◆ About this task ◆
Copy the lines below exactly. Start at the first and finish with the line containing "C13: 100nF (GND, VCTRL) -> 22nF (GND, VCTRL)".

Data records
○ ○ ○ ○

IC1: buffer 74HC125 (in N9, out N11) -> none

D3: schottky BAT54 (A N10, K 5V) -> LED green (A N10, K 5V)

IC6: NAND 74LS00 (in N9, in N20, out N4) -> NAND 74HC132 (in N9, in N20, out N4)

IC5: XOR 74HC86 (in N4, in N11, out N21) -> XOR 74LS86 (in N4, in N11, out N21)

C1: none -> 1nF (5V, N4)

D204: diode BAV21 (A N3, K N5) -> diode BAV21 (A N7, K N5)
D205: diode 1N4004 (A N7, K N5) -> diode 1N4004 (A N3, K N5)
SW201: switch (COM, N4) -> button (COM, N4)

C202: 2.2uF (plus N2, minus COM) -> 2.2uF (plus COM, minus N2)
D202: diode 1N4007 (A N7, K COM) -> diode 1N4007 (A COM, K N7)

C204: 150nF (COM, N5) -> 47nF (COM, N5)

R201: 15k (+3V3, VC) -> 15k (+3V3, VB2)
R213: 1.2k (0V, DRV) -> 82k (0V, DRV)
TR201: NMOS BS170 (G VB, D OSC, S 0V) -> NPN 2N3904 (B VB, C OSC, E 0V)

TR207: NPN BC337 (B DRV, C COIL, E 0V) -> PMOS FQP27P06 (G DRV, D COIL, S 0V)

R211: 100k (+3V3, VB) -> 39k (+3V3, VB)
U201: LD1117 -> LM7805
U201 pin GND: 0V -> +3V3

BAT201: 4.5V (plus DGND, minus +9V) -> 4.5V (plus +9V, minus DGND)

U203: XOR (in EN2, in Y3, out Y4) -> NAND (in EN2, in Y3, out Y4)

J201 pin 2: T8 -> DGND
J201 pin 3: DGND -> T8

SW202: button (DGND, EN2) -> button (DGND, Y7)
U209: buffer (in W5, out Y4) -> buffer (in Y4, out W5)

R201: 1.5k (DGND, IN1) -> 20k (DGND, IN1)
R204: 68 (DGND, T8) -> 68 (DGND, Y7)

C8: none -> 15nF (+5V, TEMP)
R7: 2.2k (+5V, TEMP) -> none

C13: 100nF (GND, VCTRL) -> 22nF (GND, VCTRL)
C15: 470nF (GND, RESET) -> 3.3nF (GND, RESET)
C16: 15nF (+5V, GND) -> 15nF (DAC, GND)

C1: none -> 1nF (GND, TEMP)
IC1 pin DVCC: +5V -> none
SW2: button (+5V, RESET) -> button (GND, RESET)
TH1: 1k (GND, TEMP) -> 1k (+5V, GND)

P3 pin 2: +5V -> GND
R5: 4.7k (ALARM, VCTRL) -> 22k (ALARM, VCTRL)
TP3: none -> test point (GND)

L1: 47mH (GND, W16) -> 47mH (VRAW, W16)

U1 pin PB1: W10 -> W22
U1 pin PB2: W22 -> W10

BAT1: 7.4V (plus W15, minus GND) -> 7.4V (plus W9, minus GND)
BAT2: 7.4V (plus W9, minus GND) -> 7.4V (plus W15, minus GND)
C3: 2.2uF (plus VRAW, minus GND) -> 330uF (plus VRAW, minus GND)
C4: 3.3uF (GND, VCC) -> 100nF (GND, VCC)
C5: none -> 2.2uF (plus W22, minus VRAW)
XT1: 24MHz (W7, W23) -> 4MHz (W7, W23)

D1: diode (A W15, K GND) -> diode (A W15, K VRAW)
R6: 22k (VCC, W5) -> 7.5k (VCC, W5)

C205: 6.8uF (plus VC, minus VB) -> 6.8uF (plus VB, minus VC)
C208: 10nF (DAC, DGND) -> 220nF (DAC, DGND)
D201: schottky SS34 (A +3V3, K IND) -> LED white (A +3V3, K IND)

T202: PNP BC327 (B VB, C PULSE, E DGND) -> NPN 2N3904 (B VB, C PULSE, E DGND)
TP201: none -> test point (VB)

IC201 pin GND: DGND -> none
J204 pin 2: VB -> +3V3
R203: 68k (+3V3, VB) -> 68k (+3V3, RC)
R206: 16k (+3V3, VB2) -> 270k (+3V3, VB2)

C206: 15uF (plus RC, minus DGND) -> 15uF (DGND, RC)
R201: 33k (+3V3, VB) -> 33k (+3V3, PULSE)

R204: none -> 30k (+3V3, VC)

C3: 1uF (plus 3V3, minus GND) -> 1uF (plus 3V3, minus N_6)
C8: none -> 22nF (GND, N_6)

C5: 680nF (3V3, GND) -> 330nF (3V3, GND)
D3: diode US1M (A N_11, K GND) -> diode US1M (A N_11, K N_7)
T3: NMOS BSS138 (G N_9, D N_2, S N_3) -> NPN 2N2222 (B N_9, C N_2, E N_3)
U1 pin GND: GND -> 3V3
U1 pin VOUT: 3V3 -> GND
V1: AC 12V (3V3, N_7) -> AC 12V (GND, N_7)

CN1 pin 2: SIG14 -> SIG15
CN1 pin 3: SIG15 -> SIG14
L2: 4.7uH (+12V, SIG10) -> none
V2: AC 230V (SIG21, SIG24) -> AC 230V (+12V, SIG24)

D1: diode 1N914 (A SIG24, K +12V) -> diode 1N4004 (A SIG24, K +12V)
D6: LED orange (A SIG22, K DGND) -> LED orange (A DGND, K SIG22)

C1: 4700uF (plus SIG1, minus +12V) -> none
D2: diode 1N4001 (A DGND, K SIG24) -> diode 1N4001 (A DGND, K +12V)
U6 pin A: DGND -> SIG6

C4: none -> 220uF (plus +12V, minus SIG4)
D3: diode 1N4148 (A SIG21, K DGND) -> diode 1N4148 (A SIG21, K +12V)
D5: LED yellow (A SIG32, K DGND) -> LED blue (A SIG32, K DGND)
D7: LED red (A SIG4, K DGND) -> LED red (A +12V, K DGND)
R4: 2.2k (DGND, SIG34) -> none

○ ○ ○ ○

◆ Answer to the exercise ◆
IC1: buffer 74HC125 (in N9, out N11) -> none

D3: schottky BAT54 (A N10, K 5V) -> LED green (A N10, K 5V)

IC6: NAND 74LS00 (in N9, in N20, out N4) -> NAND 74HC132 (in N9, in N20, out N4)

IC5: XOR 74HC86 (in N4, in N11, out N21) -> XOR 74LS86 (in N4, in N11, out N21)

C1: none -> 1nF (5V, N4)

D204: diode BAV21 (A N3, K N5) -> diode BAV21 (A N7, K N5)
D205: diode 1N4004 (A N7, K N5) -> diode 1N4004 (A N3, K N5)
SW201: switch (COM, N4) -> button (COM, N4)

C202: 2.2uF (plus N2, minus COM) -> 2.2uF (plus COM, minus N2)
D202: diode 1N4007 (A N7, K COM) -> diode 1N4007 (A COM, K N7)

C204: 150nF (COM, N5) -> 47nF (COM, N5)

R201: 15k (+3V3, VC) -> 15k (+3V3, VB2)
R213: 1.2k (0V, DRV) -> 82k (0V, DRV)
TR201: NMOS BS170 (G VB, D OSC, S 0V) -> NPN 2N3904 (B VB, C OSC, E 0V)

TR207: NPN BC337 (B DRV, C COIL, E 0V) -> PMOS FQP27P06 (G DRV, D COIL, S 0V)

R211: 100k (+3V3, VB) -> 39k (+3V3, VB)
U201: LD1117 -> LM7805
U201 pin GND: 0V -> +3V3

BAT201: 4.5V (plus DGND, minus +9V) -> 4.5V (plus +9V, minus DGND)

U203: XOR (in EN2, in Y3, out Y4) -> NAND (in EN2, in Y3, out Y4)

J201 pin 2: T8 -> DGND
J201 pin 3: DGND -> T8

SW202: button (DGND, EN2) -> button (DGND, Y7)
U209: buffer (in W5, out Y4) -> buffer (in Y4, out W5)

R201: 1.5k (DGND, IN1) -> 20k (DGND, IN1)
R204: 68 (DGND, T8) -> 68 (DGND, Y7)

C8: none -> 15nF (+5V, TEMP)
R7: 2.2k (+5V, TEMP) -> none

C13: 100nF (GND, VCTRL) -> 22nF (GND, VCTRL)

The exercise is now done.